*Required task*
How many lines of the listing below contain the string "acciaccatura"? Reply with the number only.

(Stored records)
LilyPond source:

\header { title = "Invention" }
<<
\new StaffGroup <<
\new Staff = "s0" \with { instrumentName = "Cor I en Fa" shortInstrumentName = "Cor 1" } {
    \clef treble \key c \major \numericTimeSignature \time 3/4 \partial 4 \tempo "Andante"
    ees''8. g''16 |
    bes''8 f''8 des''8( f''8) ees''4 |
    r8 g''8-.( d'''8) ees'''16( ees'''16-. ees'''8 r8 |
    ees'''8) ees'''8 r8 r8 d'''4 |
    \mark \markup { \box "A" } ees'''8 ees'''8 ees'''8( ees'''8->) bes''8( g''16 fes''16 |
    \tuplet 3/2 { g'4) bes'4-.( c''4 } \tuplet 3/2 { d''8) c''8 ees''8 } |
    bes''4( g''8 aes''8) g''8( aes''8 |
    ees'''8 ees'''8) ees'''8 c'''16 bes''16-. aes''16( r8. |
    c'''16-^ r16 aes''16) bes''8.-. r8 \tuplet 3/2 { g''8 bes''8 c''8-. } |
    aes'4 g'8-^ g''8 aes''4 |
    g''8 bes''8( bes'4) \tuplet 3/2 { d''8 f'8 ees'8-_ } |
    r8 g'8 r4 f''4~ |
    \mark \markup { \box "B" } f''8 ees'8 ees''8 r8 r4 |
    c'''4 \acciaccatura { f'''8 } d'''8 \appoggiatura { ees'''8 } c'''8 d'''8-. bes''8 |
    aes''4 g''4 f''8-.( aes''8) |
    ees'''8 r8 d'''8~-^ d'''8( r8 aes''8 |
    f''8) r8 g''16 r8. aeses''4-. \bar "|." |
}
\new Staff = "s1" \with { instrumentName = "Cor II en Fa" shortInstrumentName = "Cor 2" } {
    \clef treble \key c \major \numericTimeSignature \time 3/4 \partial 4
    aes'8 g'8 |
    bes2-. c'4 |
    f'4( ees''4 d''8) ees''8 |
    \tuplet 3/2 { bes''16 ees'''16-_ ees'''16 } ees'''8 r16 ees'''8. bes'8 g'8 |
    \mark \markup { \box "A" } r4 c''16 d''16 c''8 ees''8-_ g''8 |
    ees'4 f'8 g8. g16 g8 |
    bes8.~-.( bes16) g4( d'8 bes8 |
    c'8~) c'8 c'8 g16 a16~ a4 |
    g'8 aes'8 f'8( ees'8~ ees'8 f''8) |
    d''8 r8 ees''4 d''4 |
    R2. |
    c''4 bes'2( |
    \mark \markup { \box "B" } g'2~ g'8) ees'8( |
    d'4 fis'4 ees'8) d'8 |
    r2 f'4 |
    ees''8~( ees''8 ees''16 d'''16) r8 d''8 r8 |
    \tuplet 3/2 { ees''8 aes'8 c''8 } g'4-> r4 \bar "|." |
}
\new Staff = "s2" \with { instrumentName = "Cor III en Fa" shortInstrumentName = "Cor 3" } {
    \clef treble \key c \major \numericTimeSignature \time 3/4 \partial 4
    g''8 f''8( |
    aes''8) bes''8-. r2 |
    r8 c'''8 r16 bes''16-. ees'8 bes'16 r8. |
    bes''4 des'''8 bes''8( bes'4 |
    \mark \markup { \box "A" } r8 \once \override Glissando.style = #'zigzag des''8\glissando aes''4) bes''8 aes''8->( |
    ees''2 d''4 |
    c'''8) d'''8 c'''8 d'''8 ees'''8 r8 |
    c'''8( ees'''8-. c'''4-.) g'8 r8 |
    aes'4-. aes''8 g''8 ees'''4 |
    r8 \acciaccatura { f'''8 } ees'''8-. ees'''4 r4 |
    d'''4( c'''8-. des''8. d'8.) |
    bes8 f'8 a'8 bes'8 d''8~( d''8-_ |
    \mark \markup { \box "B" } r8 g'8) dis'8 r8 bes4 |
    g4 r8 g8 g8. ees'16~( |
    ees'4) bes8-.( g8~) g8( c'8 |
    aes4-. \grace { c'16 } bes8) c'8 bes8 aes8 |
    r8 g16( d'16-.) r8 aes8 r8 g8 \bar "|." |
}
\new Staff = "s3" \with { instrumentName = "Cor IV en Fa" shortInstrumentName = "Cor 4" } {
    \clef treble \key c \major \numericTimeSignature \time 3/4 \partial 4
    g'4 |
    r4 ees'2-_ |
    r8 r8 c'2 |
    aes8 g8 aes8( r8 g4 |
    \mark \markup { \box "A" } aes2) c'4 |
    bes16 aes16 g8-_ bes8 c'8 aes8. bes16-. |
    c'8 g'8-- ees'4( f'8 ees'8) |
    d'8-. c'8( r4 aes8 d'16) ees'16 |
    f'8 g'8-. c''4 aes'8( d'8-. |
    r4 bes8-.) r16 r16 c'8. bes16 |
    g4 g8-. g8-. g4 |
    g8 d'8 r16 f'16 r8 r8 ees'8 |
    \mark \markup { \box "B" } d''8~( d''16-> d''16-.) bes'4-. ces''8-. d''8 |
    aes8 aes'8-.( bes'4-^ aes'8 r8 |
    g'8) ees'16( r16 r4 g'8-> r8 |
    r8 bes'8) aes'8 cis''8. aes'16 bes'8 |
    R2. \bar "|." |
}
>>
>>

*The result*
2